START Records shown
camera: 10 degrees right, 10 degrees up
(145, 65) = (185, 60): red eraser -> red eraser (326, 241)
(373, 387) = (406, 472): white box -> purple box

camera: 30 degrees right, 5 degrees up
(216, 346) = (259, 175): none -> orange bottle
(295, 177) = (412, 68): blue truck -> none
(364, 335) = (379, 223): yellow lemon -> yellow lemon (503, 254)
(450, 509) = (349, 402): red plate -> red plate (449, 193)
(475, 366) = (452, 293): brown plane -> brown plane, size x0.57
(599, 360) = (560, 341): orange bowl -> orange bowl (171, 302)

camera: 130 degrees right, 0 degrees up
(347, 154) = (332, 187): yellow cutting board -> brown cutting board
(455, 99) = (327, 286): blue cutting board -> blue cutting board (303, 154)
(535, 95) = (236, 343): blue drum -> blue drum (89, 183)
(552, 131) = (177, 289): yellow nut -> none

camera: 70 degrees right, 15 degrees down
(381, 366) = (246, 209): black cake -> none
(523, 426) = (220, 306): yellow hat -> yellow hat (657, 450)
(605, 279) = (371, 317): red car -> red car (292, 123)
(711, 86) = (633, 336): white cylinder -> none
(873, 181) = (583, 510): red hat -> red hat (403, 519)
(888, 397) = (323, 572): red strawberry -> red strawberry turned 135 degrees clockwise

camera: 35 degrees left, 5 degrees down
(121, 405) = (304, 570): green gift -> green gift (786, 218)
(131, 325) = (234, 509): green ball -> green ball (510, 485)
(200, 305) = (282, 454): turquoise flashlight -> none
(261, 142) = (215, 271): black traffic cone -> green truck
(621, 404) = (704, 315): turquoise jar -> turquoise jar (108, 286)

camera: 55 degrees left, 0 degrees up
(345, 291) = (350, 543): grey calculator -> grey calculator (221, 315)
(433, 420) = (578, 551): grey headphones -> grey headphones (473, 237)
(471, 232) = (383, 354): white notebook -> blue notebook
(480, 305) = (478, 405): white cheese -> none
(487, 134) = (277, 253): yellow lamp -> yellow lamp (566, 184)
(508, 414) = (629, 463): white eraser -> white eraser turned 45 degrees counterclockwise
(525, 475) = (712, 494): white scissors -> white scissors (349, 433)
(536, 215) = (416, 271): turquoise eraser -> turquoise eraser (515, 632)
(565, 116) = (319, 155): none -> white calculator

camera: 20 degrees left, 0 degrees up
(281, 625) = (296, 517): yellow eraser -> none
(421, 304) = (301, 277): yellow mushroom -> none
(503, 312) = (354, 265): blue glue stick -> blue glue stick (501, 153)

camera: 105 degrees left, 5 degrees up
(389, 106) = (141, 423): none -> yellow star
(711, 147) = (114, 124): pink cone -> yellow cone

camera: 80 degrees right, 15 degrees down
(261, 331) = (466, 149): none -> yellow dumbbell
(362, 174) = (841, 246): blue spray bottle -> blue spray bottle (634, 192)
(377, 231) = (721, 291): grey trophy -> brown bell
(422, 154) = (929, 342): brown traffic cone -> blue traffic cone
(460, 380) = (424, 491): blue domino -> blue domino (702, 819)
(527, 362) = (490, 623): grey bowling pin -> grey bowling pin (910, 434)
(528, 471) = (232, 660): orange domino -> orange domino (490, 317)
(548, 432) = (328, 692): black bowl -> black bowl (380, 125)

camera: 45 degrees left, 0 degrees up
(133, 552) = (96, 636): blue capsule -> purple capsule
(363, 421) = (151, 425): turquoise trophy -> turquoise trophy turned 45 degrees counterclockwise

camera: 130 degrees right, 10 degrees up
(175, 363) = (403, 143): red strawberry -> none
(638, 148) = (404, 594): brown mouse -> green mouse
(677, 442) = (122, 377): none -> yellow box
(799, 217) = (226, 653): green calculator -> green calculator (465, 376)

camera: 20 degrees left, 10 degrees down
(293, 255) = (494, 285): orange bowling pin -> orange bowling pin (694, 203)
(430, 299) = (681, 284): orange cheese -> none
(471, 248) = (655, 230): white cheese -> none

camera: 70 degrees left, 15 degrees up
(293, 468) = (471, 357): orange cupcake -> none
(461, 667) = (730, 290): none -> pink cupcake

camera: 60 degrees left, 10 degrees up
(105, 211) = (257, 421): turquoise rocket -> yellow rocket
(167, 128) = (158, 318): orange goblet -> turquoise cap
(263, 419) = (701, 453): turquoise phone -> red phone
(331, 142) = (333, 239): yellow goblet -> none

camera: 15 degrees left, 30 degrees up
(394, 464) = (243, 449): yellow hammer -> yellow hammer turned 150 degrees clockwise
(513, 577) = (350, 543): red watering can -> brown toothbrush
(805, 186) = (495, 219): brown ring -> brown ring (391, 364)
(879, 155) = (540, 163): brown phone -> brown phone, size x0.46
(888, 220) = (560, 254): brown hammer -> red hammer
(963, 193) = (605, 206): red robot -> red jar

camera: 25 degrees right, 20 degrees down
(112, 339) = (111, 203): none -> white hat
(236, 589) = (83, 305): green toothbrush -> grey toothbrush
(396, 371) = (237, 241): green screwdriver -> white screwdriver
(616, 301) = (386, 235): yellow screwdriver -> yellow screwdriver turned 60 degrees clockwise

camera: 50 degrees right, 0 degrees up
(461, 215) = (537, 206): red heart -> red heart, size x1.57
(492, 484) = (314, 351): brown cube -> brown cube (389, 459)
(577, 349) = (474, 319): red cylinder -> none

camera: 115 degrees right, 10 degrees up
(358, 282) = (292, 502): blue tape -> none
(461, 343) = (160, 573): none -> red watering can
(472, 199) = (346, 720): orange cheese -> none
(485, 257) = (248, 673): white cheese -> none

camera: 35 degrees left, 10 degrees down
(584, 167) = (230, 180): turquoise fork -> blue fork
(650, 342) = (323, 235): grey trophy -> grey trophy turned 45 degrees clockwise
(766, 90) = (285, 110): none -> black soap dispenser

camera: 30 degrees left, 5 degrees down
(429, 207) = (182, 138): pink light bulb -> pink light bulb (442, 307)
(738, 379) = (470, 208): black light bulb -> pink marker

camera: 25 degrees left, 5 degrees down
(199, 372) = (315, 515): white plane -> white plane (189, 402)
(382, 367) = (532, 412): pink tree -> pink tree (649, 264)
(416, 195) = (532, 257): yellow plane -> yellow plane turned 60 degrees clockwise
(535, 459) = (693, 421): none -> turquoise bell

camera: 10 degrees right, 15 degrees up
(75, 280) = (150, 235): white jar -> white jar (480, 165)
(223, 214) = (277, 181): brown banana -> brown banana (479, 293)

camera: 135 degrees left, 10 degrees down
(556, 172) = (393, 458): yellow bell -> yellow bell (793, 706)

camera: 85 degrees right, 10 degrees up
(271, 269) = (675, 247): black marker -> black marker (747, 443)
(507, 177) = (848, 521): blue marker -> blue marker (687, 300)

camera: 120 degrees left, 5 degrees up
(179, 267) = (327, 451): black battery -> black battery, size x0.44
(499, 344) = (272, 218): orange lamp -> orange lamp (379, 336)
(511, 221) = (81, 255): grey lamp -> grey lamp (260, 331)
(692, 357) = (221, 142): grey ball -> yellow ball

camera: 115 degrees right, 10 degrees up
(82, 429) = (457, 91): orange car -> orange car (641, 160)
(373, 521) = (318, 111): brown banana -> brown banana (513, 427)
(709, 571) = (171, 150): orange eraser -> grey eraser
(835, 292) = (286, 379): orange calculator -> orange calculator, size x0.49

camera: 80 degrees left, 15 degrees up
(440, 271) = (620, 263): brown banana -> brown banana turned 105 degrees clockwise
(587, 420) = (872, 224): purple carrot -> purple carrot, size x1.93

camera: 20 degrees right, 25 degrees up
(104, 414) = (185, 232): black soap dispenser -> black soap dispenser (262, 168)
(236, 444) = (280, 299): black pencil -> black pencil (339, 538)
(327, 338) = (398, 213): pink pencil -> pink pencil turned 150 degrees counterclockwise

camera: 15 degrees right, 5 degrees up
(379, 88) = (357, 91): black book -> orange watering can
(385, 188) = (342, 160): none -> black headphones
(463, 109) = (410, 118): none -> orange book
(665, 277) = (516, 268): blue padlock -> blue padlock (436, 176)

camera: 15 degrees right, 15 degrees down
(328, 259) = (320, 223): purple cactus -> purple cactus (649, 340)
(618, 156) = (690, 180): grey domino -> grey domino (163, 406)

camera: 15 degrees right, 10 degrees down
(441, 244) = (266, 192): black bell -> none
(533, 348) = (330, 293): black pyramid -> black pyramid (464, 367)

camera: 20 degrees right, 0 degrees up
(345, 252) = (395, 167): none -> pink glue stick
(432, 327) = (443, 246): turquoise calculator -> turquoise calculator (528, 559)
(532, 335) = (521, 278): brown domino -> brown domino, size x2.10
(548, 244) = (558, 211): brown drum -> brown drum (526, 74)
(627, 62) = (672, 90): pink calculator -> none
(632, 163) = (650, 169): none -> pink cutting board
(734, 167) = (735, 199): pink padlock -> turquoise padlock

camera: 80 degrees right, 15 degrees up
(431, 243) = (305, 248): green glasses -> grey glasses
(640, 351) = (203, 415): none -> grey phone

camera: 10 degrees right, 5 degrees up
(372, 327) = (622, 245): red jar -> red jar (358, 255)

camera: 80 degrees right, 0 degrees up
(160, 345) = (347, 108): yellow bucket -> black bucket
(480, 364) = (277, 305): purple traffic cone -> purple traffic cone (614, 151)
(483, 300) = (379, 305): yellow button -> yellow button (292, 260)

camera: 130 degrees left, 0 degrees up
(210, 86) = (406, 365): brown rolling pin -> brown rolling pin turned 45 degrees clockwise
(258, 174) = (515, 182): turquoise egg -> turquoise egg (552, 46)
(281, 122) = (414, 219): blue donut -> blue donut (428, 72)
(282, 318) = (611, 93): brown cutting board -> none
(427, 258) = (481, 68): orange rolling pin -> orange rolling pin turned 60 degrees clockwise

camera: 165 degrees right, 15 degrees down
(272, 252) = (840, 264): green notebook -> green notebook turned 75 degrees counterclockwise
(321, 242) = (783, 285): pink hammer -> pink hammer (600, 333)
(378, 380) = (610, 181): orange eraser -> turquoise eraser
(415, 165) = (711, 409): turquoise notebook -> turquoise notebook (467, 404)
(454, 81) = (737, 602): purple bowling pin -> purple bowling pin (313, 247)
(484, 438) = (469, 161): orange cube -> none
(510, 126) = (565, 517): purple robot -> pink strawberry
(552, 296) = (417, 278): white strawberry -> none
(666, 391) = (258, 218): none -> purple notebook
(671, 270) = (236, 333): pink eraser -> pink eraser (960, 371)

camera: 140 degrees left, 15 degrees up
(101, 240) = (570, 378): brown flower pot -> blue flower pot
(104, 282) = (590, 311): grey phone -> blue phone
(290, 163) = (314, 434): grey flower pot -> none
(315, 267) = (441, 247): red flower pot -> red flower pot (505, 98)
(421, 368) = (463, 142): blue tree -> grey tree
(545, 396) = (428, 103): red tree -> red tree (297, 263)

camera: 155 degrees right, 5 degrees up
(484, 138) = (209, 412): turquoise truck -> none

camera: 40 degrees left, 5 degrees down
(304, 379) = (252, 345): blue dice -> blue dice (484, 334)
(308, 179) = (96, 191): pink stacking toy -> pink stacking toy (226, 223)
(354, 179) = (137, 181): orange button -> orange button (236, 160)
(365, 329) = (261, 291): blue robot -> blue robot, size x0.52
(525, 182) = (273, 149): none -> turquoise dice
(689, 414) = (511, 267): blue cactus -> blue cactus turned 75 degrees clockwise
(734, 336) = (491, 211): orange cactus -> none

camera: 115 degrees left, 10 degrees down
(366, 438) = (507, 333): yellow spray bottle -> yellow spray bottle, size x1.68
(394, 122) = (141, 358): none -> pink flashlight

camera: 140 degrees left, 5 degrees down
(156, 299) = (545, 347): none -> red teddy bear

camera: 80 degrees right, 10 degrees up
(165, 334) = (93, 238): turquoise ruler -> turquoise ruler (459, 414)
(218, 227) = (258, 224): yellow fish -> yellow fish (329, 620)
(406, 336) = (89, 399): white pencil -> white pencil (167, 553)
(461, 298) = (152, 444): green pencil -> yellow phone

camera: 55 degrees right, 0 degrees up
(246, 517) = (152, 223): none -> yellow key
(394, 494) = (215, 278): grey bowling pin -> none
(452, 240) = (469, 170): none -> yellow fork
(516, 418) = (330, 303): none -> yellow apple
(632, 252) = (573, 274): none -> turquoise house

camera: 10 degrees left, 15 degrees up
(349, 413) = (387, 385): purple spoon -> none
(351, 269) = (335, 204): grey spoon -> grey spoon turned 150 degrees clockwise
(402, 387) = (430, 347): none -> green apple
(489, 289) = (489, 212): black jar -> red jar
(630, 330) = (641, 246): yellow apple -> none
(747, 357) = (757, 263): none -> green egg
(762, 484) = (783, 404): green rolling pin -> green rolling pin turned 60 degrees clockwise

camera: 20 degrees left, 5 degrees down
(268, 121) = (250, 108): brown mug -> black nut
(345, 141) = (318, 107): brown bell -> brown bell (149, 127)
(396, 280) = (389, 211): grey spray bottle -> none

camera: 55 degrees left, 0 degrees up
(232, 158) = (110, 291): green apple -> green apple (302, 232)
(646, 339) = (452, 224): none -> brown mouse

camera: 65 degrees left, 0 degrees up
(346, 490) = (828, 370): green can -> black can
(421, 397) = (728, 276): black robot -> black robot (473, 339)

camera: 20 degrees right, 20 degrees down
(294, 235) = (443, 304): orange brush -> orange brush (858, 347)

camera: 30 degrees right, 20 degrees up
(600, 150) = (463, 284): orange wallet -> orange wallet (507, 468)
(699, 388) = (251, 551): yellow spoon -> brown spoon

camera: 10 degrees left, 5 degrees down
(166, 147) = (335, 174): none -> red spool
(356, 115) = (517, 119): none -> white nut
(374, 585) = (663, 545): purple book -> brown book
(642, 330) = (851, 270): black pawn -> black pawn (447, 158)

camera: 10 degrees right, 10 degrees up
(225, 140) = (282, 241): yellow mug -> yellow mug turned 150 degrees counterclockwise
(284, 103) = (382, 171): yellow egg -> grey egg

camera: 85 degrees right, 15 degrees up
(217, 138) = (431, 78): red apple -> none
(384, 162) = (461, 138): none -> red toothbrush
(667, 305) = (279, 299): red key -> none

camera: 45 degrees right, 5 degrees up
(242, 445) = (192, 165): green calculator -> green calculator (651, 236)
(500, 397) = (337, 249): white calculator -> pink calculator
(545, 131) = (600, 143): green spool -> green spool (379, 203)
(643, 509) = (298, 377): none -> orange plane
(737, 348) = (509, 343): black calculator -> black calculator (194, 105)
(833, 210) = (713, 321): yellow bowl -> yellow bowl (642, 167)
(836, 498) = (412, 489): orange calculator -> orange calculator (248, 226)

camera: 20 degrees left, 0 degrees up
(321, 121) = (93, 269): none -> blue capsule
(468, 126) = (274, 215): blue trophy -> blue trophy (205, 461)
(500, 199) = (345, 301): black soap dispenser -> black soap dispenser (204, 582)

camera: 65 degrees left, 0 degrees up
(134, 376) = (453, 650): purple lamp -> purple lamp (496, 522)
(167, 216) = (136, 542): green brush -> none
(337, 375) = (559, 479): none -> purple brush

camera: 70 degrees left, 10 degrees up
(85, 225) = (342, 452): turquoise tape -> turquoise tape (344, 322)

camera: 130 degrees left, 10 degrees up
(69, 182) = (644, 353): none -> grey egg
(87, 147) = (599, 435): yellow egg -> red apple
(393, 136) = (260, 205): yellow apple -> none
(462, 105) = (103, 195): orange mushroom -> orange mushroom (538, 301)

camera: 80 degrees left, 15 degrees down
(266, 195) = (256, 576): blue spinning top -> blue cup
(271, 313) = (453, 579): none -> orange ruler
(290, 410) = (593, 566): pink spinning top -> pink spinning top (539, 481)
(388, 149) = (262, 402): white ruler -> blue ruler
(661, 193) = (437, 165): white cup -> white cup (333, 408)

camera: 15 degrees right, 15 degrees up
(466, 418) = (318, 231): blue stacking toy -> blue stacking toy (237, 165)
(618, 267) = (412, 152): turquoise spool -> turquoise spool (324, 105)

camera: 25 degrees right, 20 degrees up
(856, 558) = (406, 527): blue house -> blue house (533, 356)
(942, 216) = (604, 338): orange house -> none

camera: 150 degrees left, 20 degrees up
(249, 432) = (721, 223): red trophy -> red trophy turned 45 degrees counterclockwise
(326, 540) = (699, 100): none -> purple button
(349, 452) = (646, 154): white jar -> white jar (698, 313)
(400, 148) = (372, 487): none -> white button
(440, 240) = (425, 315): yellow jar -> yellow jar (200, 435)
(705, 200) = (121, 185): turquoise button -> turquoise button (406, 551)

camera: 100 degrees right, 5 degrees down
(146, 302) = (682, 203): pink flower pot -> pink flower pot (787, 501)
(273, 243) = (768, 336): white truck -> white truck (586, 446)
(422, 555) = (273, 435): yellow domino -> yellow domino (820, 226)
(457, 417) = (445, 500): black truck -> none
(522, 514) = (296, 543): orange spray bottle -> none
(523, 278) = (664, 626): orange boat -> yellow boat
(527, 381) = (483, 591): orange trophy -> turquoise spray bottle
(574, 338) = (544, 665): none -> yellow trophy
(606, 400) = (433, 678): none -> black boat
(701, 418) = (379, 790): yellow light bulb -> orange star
END Records shown
An exact copy of the lines above between the line holding "(373, 387) = (406, 472): white" and the line holding "(347, 154) = (332, 187): yellow", inclusive, is the whole answer.

> _Reply to the task_:
(373, 387) = (406, 472): white box -> purple box

camera: 30 degrees right, 5 degrees up
(216, 346) = (259, 175): none -> orange bottle
(295, 177) = (412, 68): blue truck -> none
(364, 335) = (379, 223): yellow lemon -> yellow lemon (503, 254)
(450, 509) = (349, 402): red plate -> red plate (449, 193)
(475, 366) = (452, 293): brown plane -> brown plane, size x0.57
(599, 360) = (560, 341): orange bowl -> orange bowl (171, 302)

camera: 130 degrees right, 0 degrees up
(347, 154) = (332, 187): yellow cutting board -> brown cutting board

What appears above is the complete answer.